ABOUT THIS EXERCISE: Repeat the whole listing word for word, skipping pictures.

SUPPLIED DATA section start

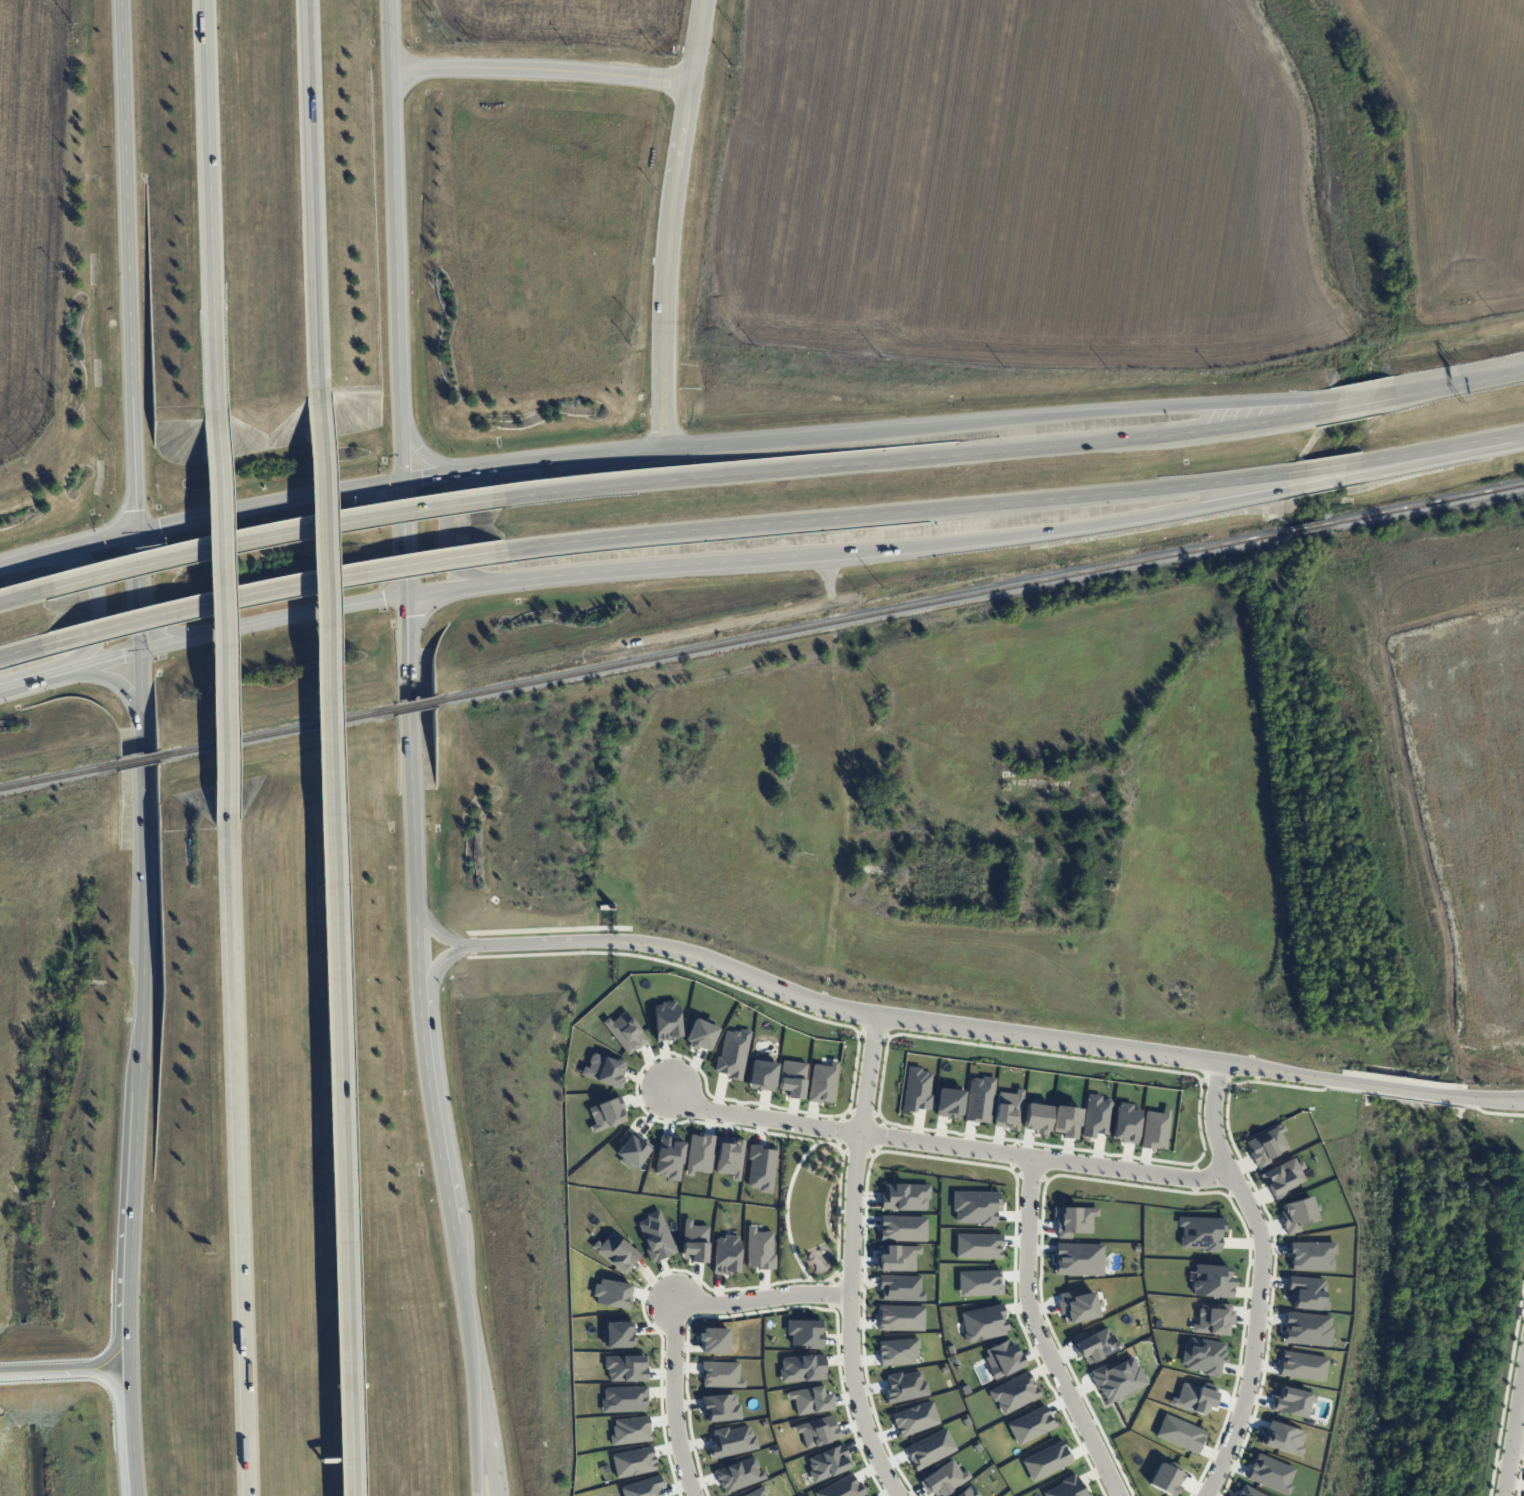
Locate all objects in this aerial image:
road: (390, 34)
road: (540, 68)
road: (313, 205)
road: (212, 210)
road: (668, 223)
road: (132, 266)
road: (395, 275)
road: (1076, 416)
road: (1015, 449)
road: (639, 451)
road: (421, 454)
road: (524, 464)
road: (471, 471)
road: (432, 477)
traffic signals: (403, 482)
road: (1015, 502)
road: (384, 504)
road: (405, 508)
road: (1165, 515)
road: (200, 519)
road: (445, 530)
traffic signals: (136, 534)
road: (268, 535)
road: (137, 564)
road: (407, 565)
road: (278, 590)
railway: (980, 592)
road: (422, 593)
traffic signals: (408, 595)
road: (19, 597)
road: (831, 605)
road: (97, 610)
road: (221, 621)
road: (138, 623)
road: (162, 623)
road: (28, 650)
traffic signals: (138, 651)
road: (26, 684)
road: (116, 684)
road: (1487, 694)
railway: (415, 704)
railway: (275, 732)
road: (412, 756)
railway: (139, 760)
railway: (60, 775)
road: (525, 930)
road: (333, 934)
road: (437, 935)
road: (584, 941)
road: (472, 945)
road: (420, 952)
road: (438, 961)
road: (141, 1011)
building: (667, 1020)
road: (957, 1026)
road: (916, 1035)
building: (732, 1053)
building: (604, 1070)
road: (1292, 1072)
building: (762, 1074)
road: (1409, 1089)
road: (1422, 1089)
road: (1489, 1093)
building: (979, 1099)
road: (1414, 1099)
road: (1488, 1103)
road: (433, 1106)
building: (1008, 1109)
road: (1488, 1112)
building: (1095, 1116)
building: (1037, 1117)
building: (1066, 1120)
building: (1125, 1123)
building: (1155, 1129)
road: (947, 1145)
building: (1265, 1146)
building: (669, 1157)
road: (236, 1159)
building: (761, 1168)
building: (1282, 1178)
building: (904, 1197)
building: (1296, 1214)
building: (1074, 1220)
building: (726, 1255)
building: (898, 1258)
building: (1078, 1259)
road: (849, 1260)
road: (460, 1262)
road: (1261, 1276)
building: (1212, 1281)
building: (1307, 1293)
road: (673, 1315)
building: (983, 1322)
road: (1040, 1335)
building: (1003, 1358)
road: (64, 1373)
building: (1013, 1392)
road: (474, 1397)
building: (721, 1406)
road: (1512, 1429)
road: (132, 1433)
building: (733, 1441)
road: (1517, 1441)
road: (349, 1476)
building: (944, 1478)
building: (1249, 1492)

SUPPLIED DATA section end

YOUR SOLUTION:
Locate all objects in this aerial image:
road: (390, 34)
road: (540, 68)
road: (313, 205)
road: (212, 210)
road: (668, 223)
road: (132, 266)
road: (395, 275)
road: (1076, 416)
road: (1015, 449)
road: (639, 451)
road: (421, 454)
road: (524, 464)
road: (471, 471)
road: (432, 477)
traffic signals: (403, 482)
road: (1015, 502)
road: (384, 504)
road: (405, 508)
road: (1165, 515)
road: (200, 519)
road: (445, 530)
traffic signals: (136, 534)
road: (268, 535)
road: (137, 564)
road: (407, 565)
road: (278, 590)
railway: (980, 592)
road: (422, 593)
traffic signals: (408, 595)
road: (19, 597)
road: (831, 605)
road: (97, 610)
road: (221, 621)
road: (138, 623)
road: (162, 623)
road: (28, 650)
traffic signals: (138, 651)
road: (26, 684)
road: (116, 684)
road: (1487, 694)
railway: (415, 704)
railway: (275, 732)
road: (412, 756)
railway: (139, 760)
railway: (60, 775)
road: (525, 930)
road: (333, 934)
road: (437, 935)
road: (584, 941)
road: (472, 945)
road: (420, 952)
road: (438, 961)
road: (141, 1011)
building: (667, 1020)
road: (957, 1026)
road: (916, 1035)
building: (732, 1053)
building: (604, 1070)
road: (1292, 1072)
building: (762, 1074)
road: (1409, 1089)
road: (1422, 1089)
road: (1489, 1093)
building: (979, 1099)
road: (1414, 1099)
road: (1488, 1103)
road: (433, 1106)
building: (1008, 1109)
road: (1488, 1112)
building: (1095, 1116)
building: (1037, 1117)
building: (1066, 1120)
building: (1125, 1123)
building: (1155, 1129)
road: (947, 1145)
building: (1265, 1146)
building: (669, 1157)
road: (236, 1159)
building: (761, 1168)
building: (1282, 1178)
building: (904, 1197)
building: (1296, 1214)
building: (1074, 1220)
building: (726, 1255)
building: (898, 1258)
building: (1078, 1259)
road: (849, 1260)
road: (460, 1262)
road: (1261, 1276)
building: (1212, 1281)
building: (1307, 1293)
road: (673, 1315)
building: (983, 1322)
road: (1040, 1335)
building: (1003, 1358)
road: (64, 1373)
building: (1013, 1392)
road: (474, 1397)
building: (721, 1406)
road: (1512, 1429)
road: (132, 1433)
building: (733, 1441)
road: (1517, 1441)
road: (349, 1476)
building: (944, 1478)
building: (1249, 1492)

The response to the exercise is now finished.